[Image sets with object changes]
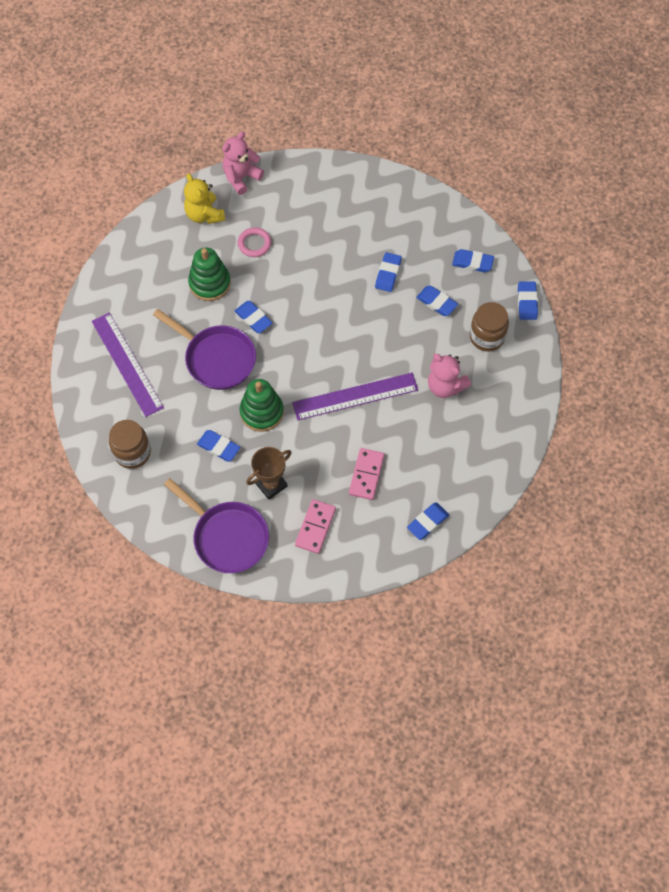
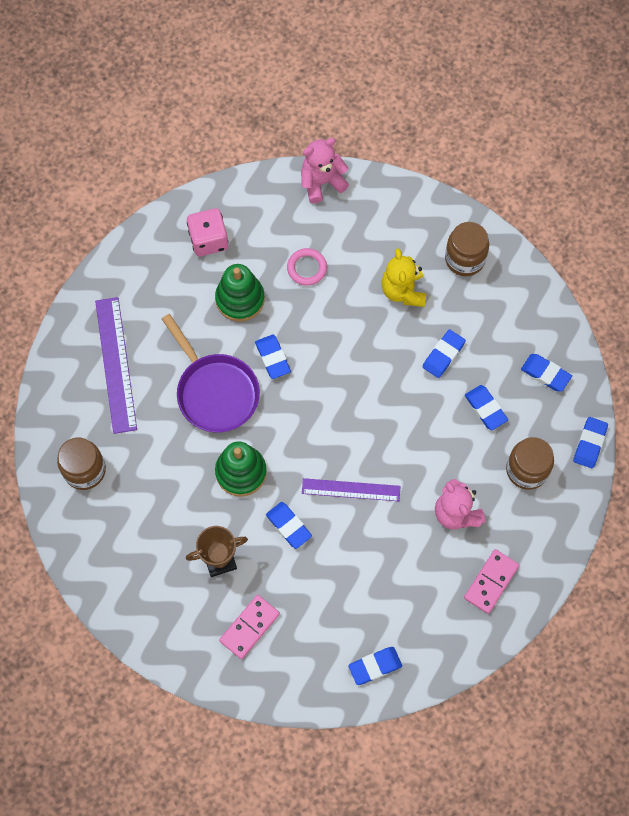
camera: 20 degrees right, 5 degrees up
(167, 247) = (208, 240): none -> pink dice
(204, 214) = (264, 214): yellow teddy bear -> yellow teddy bear (403, 291)
(218, 447) = (179, 496): blue eraser -> blue eraser (288, 526)
(227, 537) = (150, 603): purple pan -> none
(355, 396) = (351, 490): purple ruler -> purple ruler, size x0.66
(366, 475) = (328, 586): pink domino -> pink domino (491, 582)
(376, 199) = (464, 259): none -> brown jar

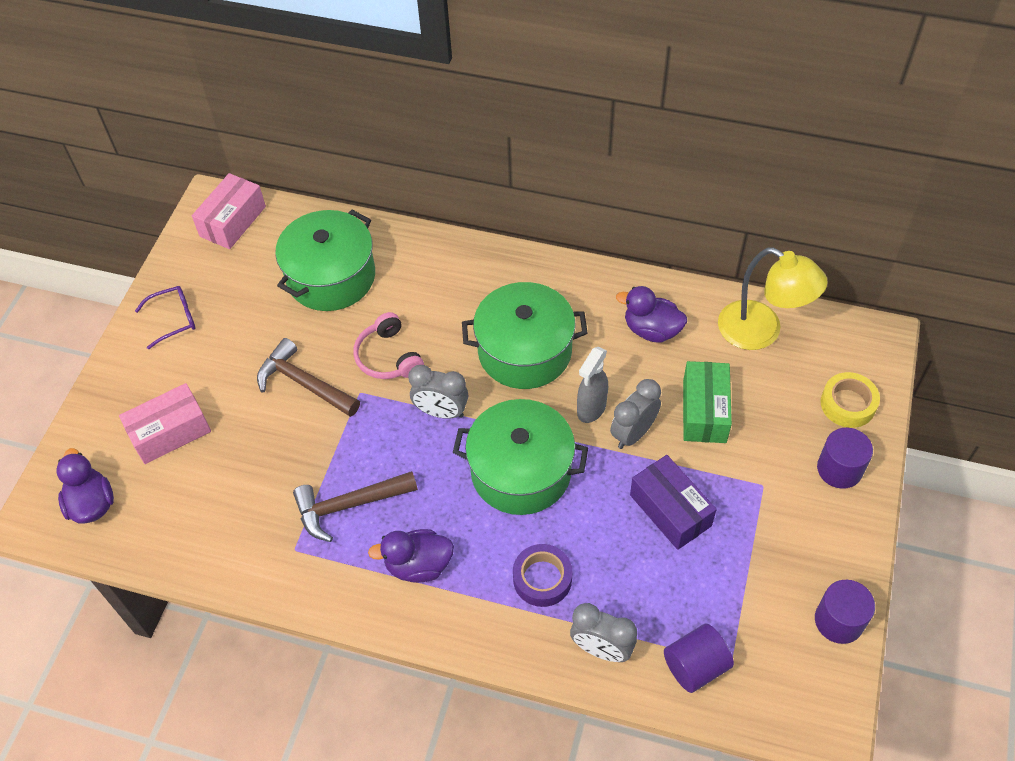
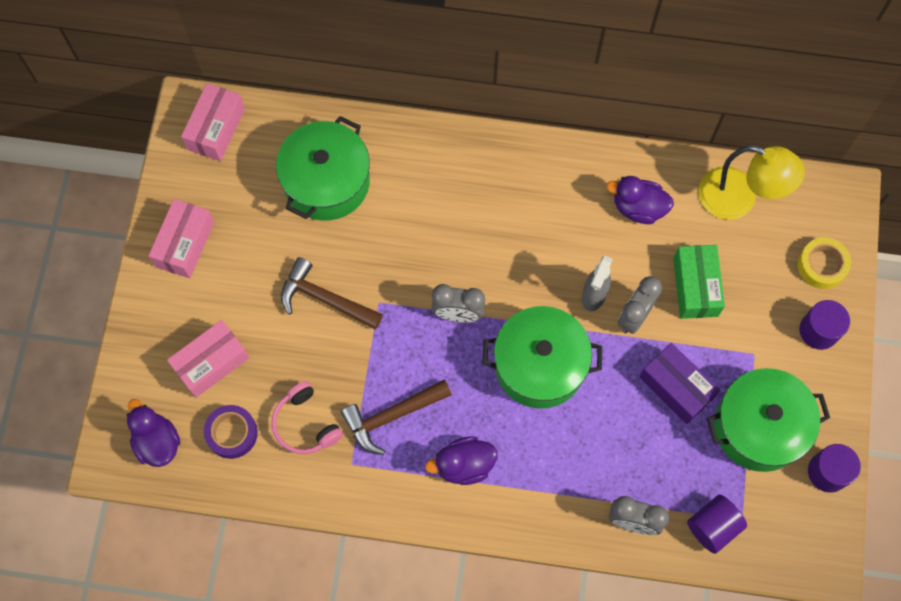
camera: 10 degrees left, 15 degrees up
(174, 319) = (185, 244): purple glasses -> pink box
(388, 357) = (398, 262): pink headphones -> pink headphones (305, 424)
(524, 351) = (524, 243): green pot -> green pot (759, 427)
(542, 579) = (573, 464): purple tape -> purple tape (232, 433)

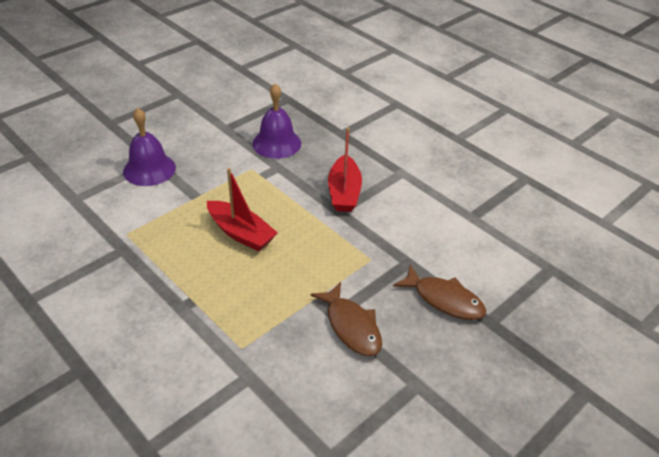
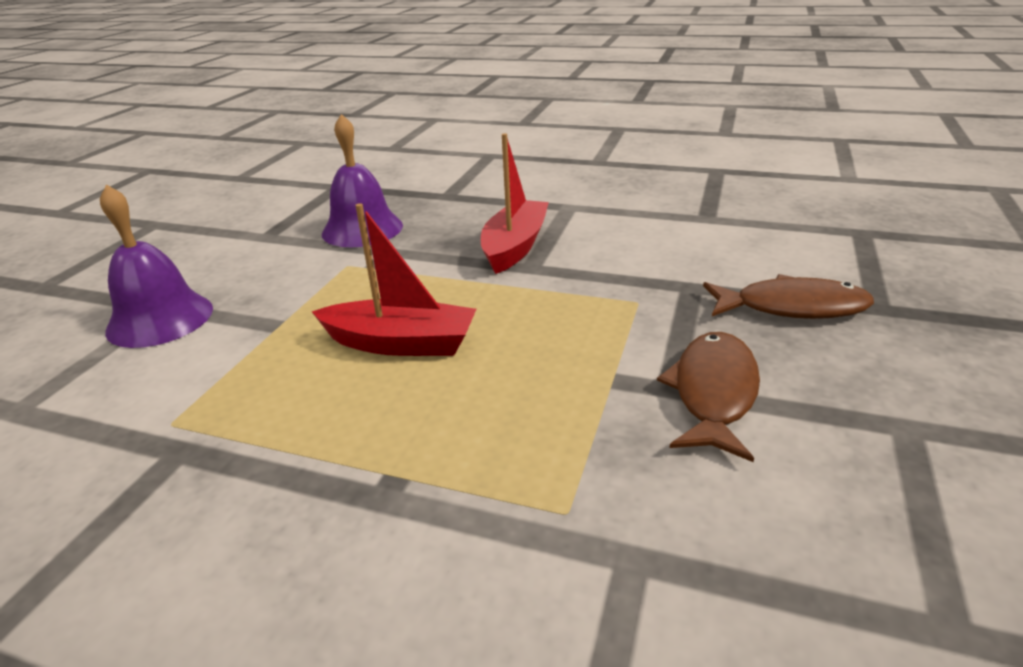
camera: 25 degrees left, 10 degrees down
(344, 192) = (515, 247): red boat -> red boat turned 135 degrees counterclockwise
(351, 326) = (713, 393): brown fish -> brown fish turned 105 degrees counterclockwise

§ TASK TO CARRY OUT
Exactly as they stand, the entries must be written out again, pictures excluded.

§ EXERCISE SOLUTION
camera: 20 degrees right, 5 degrees up
(167, 247) = (208, 240): none -> pink dice
(204, 214) = (264, 214): yellow teddy bear -> yellow teddy bear (403, 291)
(218, 447) = (179, 496): blue eraser -> blue eraser (288, 526)
(227, 537) = (150, 603): purple pan -> none
(355, 396) = (351, 490): purple ruler -> purple ruler, size x0.66
(366, 475) = (328, 586): pink domino -> pink domino (491, 582)
(376, 199) = (464, 259): none -> brown jar

camera: 10 degrees left, 15 degrees up
(174, 319) = (185, 244): purple glasses -> pink box
(388, 357) = (398, 262): pink headphones -> pink headphones (305, 424)
(524, 351) = (524, 243): green pot -> green pot (759, 427)
(542, 579) = (573, 464): purple tape -> purple tape (232, 433)

camera: 25 degrees left, 10 degrees down
(344, 192) = (515, 247): red boat -> red boat turned 135 degrees counterclockwise
(351, 326) = (713, 393): brown fish -> brown fish turned 105 degrees counterclockwise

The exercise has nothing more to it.